ACTIVITY -
Report each line of the data below in which "purple" appears.

Items listed in a dataset
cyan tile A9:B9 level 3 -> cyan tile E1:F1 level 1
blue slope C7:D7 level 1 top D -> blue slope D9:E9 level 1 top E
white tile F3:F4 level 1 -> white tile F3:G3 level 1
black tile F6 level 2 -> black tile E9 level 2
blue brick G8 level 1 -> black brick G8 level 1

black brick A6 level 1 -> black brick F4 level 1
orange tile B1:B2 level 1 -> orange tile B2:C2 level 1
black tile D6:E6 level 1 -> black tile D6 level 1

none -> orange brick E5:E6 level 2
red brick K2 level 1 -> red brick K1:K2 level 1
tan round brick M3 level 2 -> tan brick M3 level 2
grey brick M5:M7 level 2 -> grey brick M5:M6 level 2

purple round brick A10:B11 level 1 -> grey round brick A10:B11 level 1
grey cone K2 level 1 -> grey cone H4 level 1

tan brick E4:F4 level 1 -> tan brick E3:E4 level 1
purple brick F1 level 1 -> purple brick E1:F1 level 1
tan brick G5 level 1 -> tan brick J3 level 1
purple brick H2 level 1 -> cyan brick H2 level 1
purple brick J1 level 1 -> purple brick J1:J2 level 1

RESPONSE BELOW -
purple round brick A10:B11 level 1 -> grey round brick A10:B11 level 1
purple brick F1 level 1 -> purple brick E1:F1 level 1
purple brick H2 level 1 -> cyan brick H2 level 1
purple brick J1 level 1 -> purple brick J1:J2 level 1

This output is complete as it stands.